= Beginning of Section =

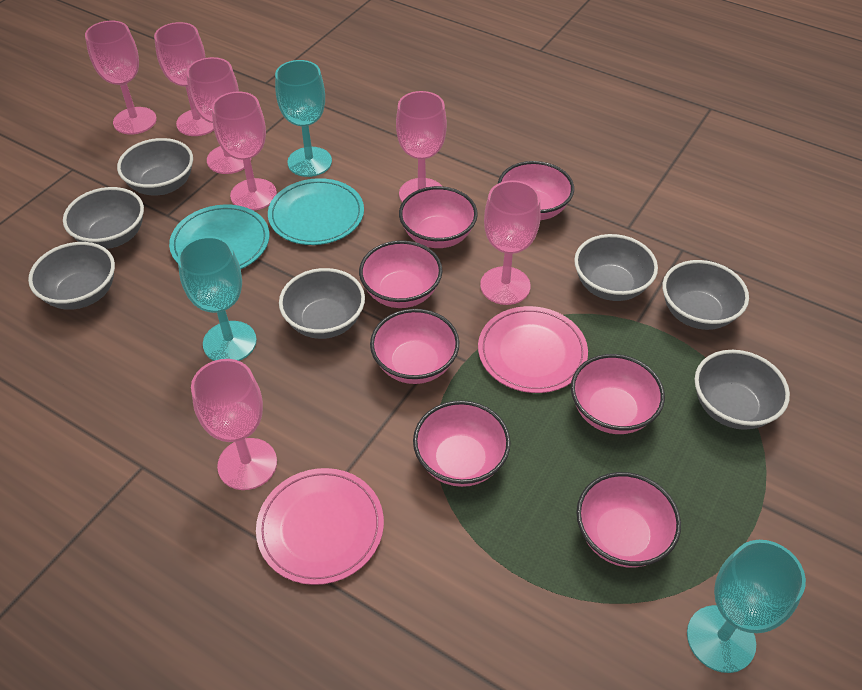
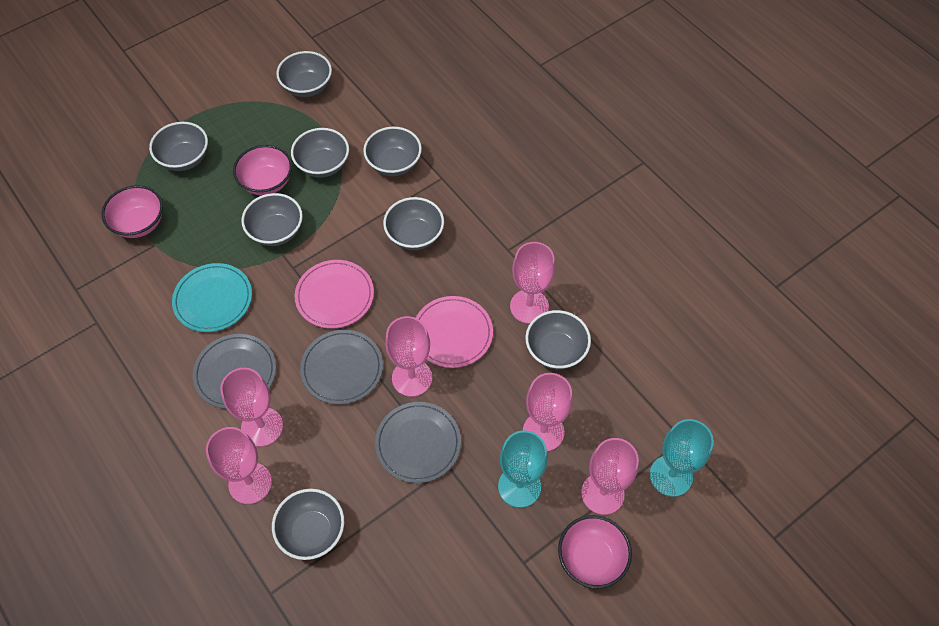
grey bowl: [28,242,115,310] [63,187,144,249] [117,138,193,195] [279,268,365,339] [574,234,658,301] [663,260,749,330] [695,350,790,430] = 7 -> [149,122,208,171] [241,193,303,246] [272,489,344,560] [276,51,332,97] [291,128,349,178] [363,127,422,176] [383,197,444,250] [525,310,591,370] = 8
grey plate: none = 0 -> [193,334,276,409] [300,330,383,404] [375,402,461,483] = 3
pink bowl: [359,240,443,308] [370,309,459,384] [399,186,478,248] [413,400,511,487] [498,161,574,220] [571,354,665,434] [576,472,681,568] = 7 -> [101,185,163,238] [233,145,292,195] [558,515,632,589] = 3
pink goblet: [85,21,157,135] [154,22,214,136] [186,57,252,174] [191,359,277,490] [212,92,277,211] [396,91,447,202] [480,180,541,305] = 7 -> [206,427,272,504] [220,368,283,447] [385,316,432,397] [510,242,555,324] [523,373,573,451] [581,438,639,515] = 6
turquoise goblet: [177,236,257,361] [275,60,332,177] [687,540,806,673] = 3 -> [498,431,548,508] [650,419,714,497] = 2
turquoise plate: [169,205,269,269] [268,178,364,245] = 2 -> [172,263,252,332] = 1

= End of Section =

- [Written task]
Could you restate, word for word, every line from the one containing "grey plate: none" through the last line of the records above, and nothing more?

- [Exercise response]
grey plate: none = 0 -> [193,334,276,409] [300,330,383,404] [375,402,461,483] = 3
pink bowl: [359,240,443,308] [370,309,459,384] [399,186,478,248] [413,400,511,487] [498,161,574,220] [571,354,665,434] [576,472,681,568] = 7 -> [101,185,163,238] [233,145,292,195] [558,515,632,589] = 3
pink goblet: [85,21,157,135] [154,22,214,136] [186,57,252,174] [191,359,277,490] [212,92,277,211] [396,91,447,202] [480,180,541,305] = 7 -> [206,427,272,504] [220,368,283,447] [385,316,432,397] [510,242,555,324] [523,373,573,451] [581,438,639,515] = 6
turquoise goblet: [177,236,257,361] [275,60,332,177] [687,540,806,673] = 3 -> [498,431,548,508] [650,419,714,497] = 2
turquoise plate: [169,205,269,269] [268,178,364,245] = 2 -> [172,263,252,332] = 1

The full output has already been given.